- _Task objective_
For this exercise, reproduce the entries below exactly, but only from the line containing "(409, 334) = (372, 188): brown star -> none" through the line containing "(550, 271) = (411, 303): pink dice -> none", both included.

- _Data under study_
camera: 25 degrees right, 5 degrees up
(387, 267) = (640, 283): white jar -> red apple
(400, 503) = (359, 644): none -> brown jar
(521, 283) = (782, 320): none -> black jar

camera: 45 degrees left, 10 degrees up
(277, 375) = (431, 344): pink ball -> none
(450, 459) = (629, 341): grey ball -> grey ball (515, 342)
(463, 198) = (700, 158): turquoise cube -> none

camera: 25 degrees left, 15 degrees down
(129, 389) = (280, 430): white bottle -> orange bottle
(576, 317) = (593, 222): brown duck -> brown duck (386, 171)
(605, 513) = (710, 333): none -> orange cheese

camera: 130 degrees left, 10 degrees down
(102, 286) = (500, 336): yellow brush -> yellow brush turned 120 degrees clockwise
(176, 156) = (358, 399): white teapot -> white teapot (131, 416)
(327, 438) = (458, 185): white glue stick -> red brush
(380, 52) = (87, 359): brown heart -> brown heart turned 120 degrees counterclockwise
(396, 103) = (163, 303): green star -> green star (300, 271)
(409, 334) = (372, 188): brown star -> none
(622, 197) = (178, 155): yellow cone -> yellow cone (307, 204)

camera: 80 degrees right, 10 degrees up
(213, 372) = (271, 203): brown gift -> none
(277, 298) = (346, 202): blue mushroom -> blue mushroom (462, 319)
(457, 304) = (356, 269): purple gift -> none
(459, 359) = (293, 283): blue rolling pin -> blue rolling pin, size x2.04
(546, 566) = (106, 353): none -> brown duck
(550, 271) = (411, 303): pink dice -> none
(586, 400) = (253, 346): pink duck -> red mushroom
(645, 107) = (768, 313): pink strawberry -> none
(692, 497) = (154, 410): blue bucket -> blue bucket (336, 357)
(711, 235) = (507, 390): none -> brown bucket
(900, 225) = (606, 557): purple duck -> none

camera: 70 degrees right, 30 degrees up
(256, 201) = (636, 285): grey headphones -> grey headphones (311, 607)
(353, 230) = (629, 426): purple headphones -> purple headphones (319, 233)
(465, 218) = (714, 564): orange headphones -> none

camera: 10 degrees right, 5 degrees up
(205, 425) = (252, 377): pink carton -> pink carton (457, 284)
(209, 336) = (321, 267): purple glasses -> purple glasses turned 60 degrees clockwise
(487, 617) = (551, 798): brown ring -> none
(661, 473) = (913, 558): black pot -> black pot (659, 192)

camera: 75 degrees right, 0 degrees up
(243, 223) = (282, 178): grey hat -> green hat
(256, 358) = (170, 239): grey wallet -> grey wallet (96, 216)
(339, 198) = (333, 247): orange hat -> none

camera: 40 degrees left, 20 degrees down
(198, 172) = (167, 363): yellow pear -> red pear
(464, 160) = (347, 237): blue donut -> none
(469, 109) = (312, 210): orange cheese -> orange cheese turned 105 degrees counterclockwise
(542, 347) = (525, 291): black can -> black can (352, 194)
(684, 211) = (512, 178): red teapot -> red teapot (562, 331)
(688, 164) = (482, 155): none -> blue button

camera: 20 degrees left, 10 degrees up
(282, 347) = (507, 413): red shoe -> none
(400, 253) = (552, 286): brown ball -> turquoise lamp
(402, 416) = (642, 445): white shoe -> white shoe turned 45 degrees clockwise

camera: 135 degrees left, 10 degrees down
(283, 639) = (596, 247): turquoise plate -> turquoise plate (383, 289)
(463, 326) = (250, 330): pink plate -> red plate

- _Written solution_
(409, 334) = (372, 188): brown star -> none
(622, 197) = (178, 155): yellow cone -> yellow cone (307, 204)

camera: 80 degrees right, 10 degrees up
(213, 372) = (271, 203): brown gift -> none
(277, 298) = (346, 202): blue mushroom -> blue mushroom (462, 319)
(457, 304) = (356, 269): purple gift -> none
(459, 359) = (293, 283): blue rolling pin -> blue rolling pin, size x2.04
(546, 566) = (106, 353): none -> brown duck
(550, 271) = (411, 303): pink dice -> none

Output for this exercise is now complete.